- WHAT YOU ARE ASKED TO DO -
A stretch of the entries below is to be set down exactly, running from the line with "D3: LED (A AGND, K" through the line with "R3: 100k (AGND, N_9) -> 100k (N_9, VDD)", both included, and no other line.

- INPUT FOR THIS TASK -
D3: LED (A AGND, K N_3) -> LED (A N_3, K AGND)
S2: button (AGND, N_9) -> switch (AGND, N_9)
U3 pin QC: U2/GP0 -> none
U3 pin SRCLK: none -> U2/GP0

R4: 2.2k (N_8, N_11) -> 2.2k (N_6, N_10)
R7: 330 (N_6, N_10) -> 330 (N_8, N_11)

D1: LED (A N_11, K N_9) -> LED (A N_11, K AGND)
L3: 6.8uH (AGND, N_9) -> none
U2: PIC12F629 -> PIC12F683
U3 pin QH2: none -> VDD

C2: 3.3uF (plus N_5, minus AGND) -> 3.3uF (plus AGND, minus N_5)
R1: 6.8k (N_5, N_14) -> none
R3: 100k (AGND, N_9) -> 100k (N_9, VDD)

---

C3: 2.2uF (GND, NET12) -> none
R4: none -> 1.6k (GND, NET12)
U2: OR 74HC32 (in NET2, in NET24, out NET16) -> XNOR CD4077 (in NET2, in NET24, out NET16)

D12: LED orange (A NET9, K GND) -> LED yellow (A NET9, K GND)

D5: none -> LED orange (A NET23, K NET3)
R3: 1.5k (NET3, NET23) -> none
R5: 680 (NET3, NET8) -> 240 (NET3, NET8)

...

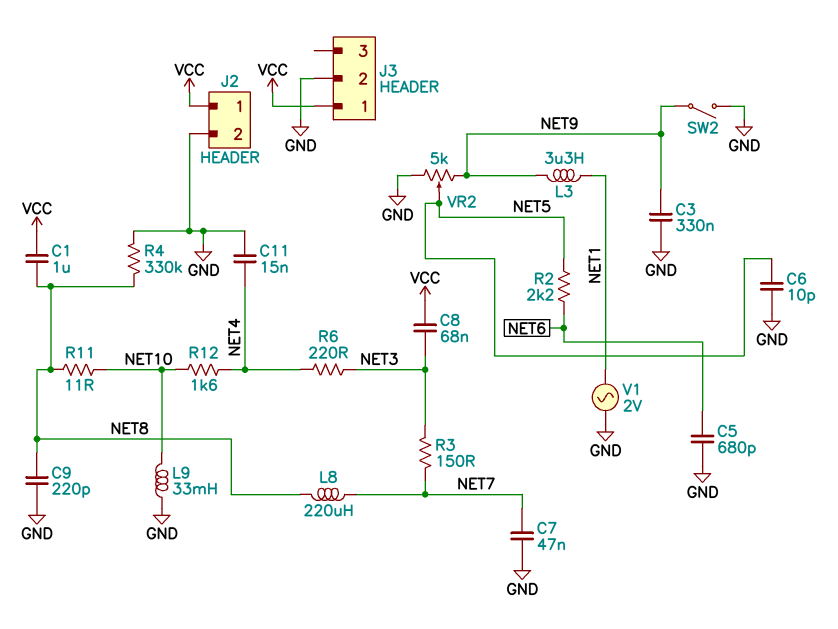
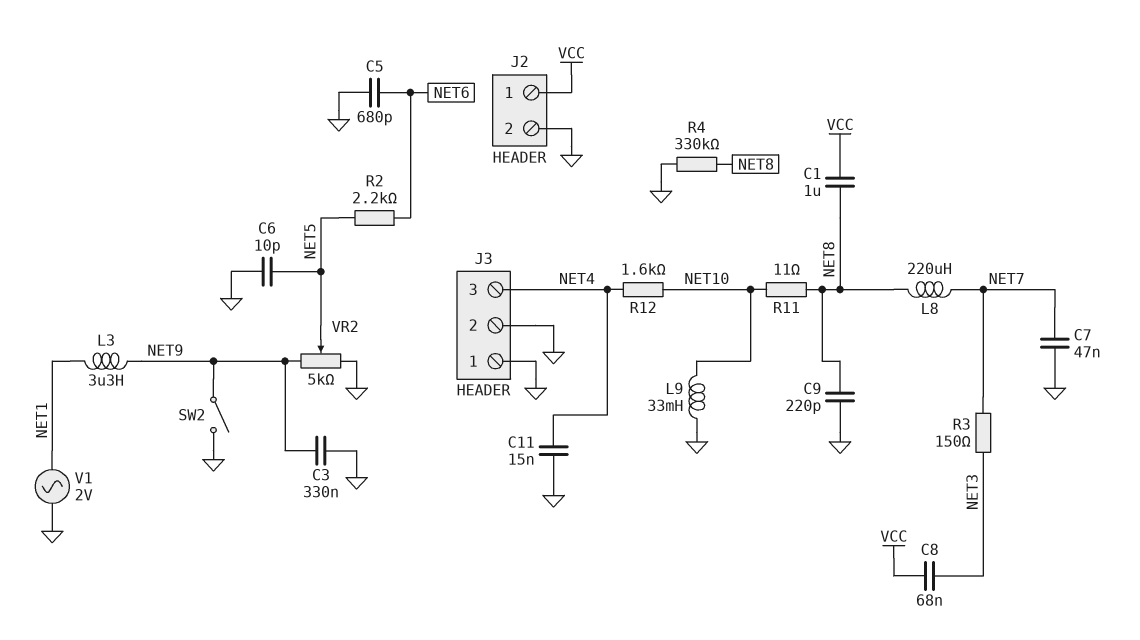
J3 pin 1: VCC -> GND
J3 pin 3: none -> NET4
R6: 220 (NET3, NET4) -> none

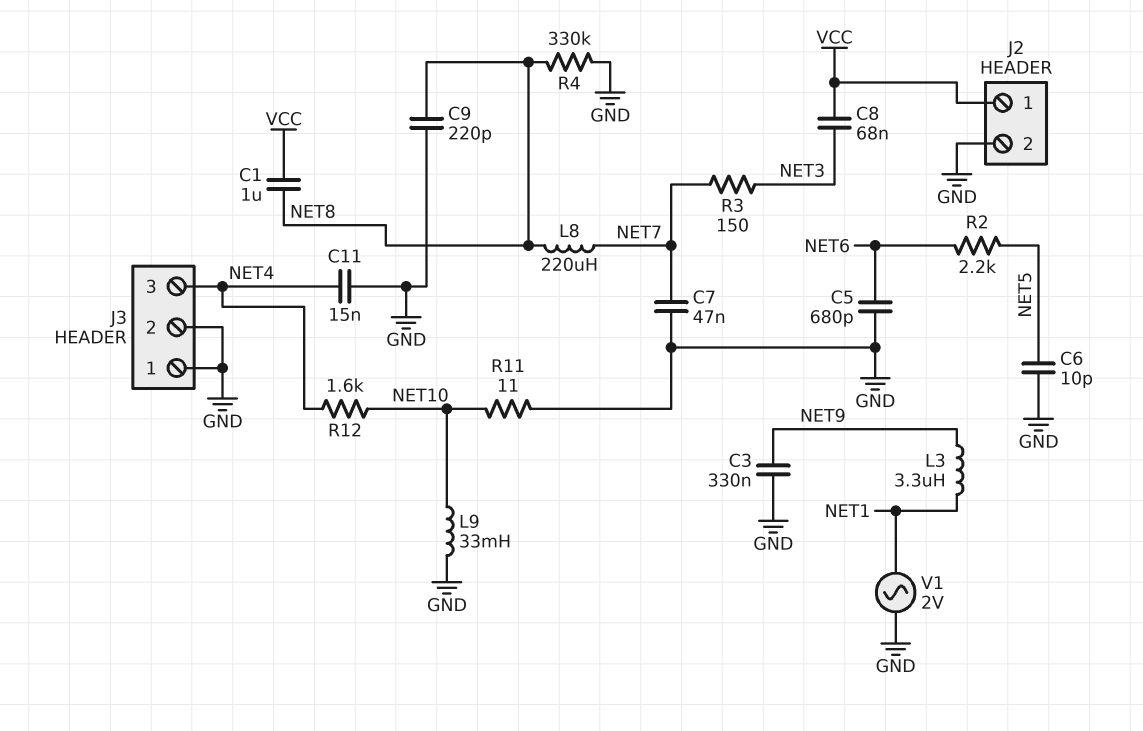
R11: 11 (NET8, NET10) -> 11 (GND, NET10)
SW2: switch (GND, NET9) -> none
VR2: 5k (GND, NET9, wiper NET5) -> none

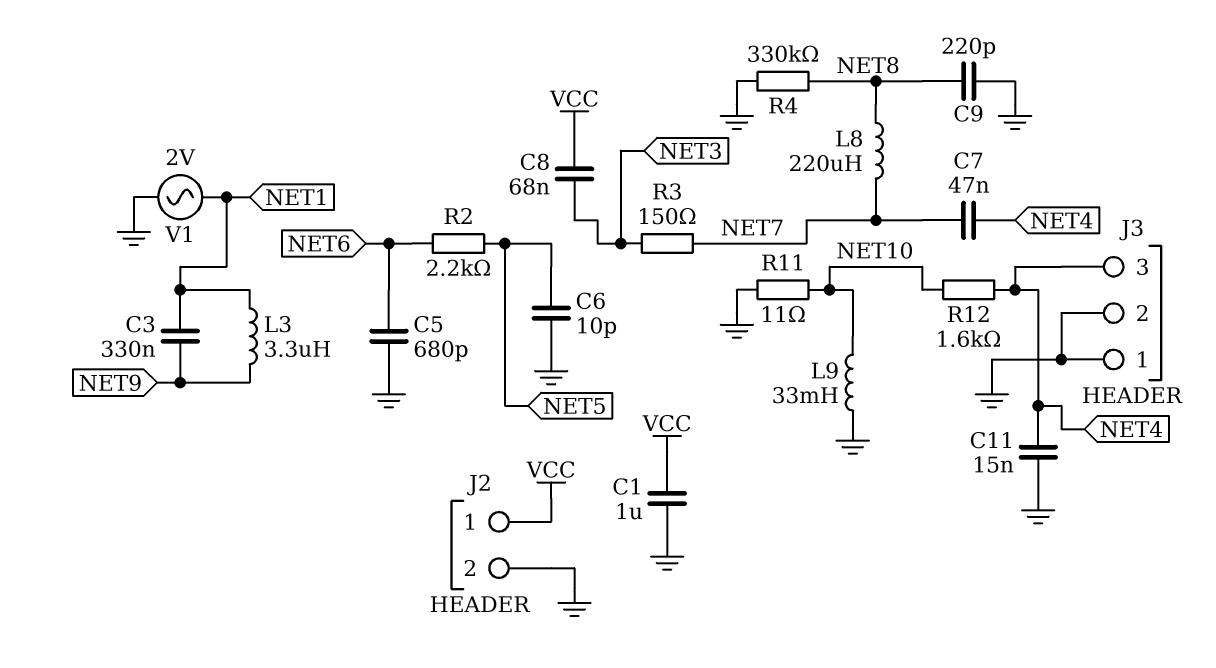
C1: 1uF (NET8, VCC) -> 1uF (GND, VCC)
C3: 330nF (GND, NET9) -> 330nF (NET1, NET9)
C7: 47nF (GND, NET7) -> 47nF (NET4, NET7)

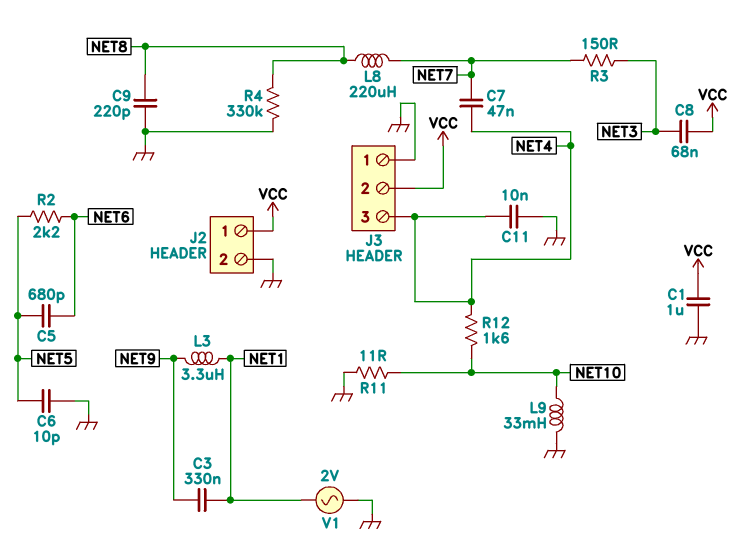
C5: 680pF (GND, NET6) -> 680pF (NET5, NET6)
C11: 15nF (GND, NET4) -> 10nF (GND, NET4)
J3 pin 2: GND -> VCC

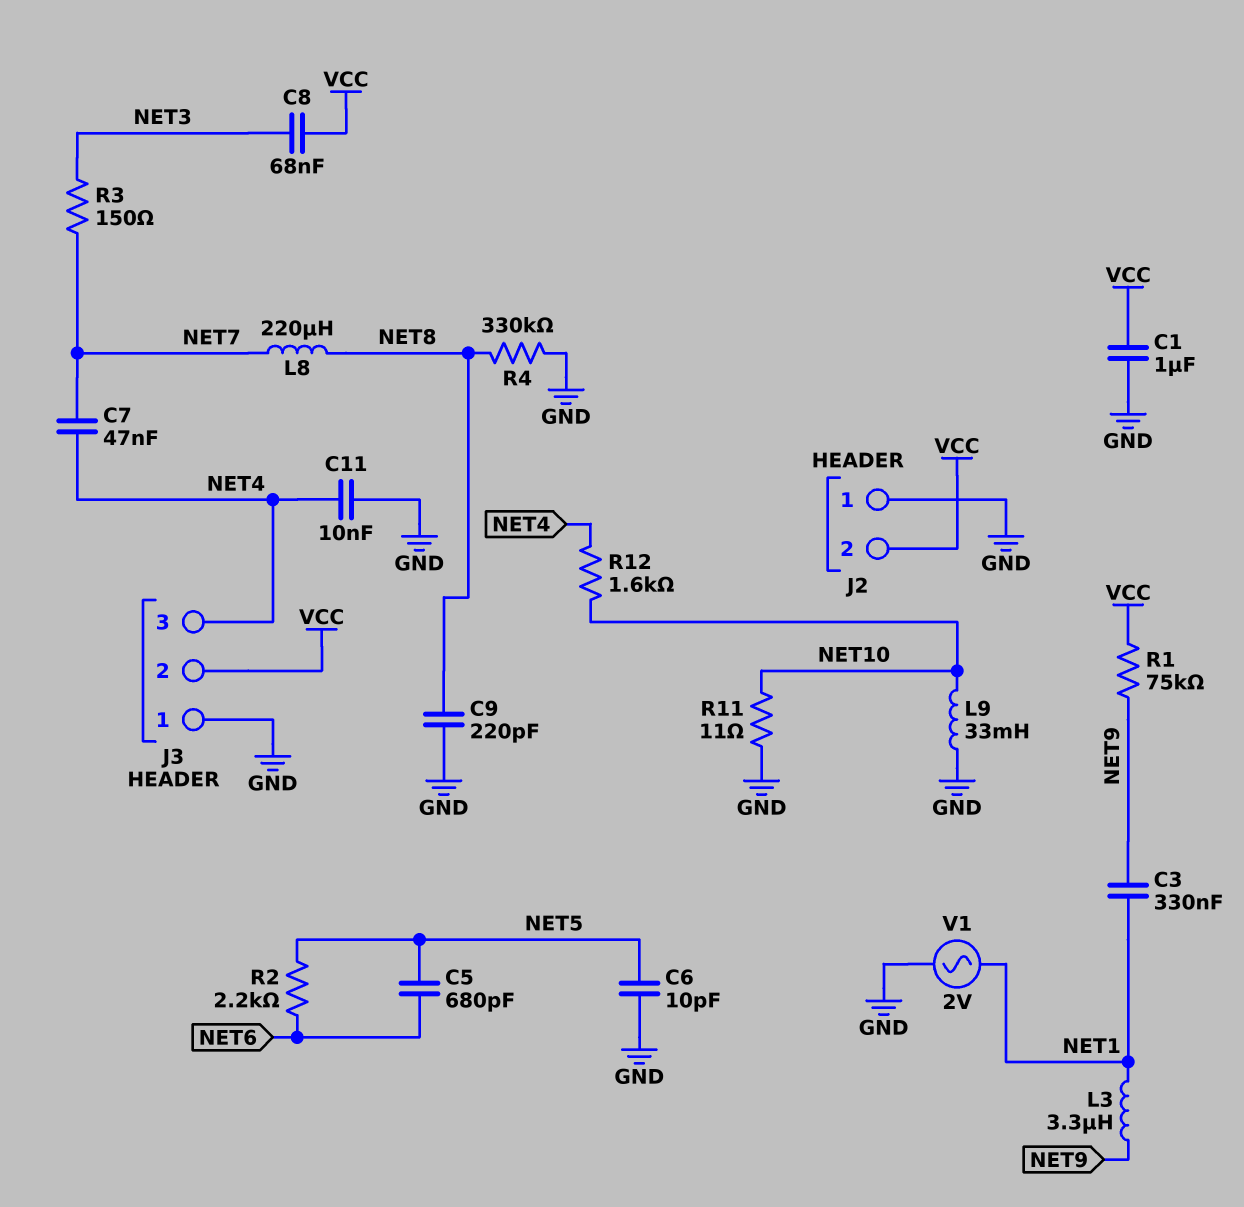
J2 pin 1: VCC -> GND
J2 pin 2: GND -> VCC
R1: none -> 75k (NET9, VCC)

- ANSWER FOR THE TASK -
D3: LED (A AGND, K N_3) -> LED (A N_3, K AGND)
S2: button (AGND, N_9) -> switch (AGND, N_9)
U3 pin QC: U2/GP0 -> none
U3 pin SRCLK: none -> U2/GP0

R4: 2.2k (N_8, N_11) -> 2.2k (N_6, N_10)
R7: 330 (N_6, N_10) -> 330 (N_8, N_11)

D1: LED (A N_11, K N_9) -> LED (A N_11, K AGND)
L3: 6.8uH (AGND, N_9) -> none
U2: PIC12F629 -> PIC12F683
U3 pin QH2: none -> VDD

C2: 3.3uF (plus N_5, minus AGND) -> 3.3uF (plus AGND, minus N_5)
R1: 6.8k (N_5, N_14) -> none
R3: 100k (AGND, N_9) -> 100k (N_9, VDD)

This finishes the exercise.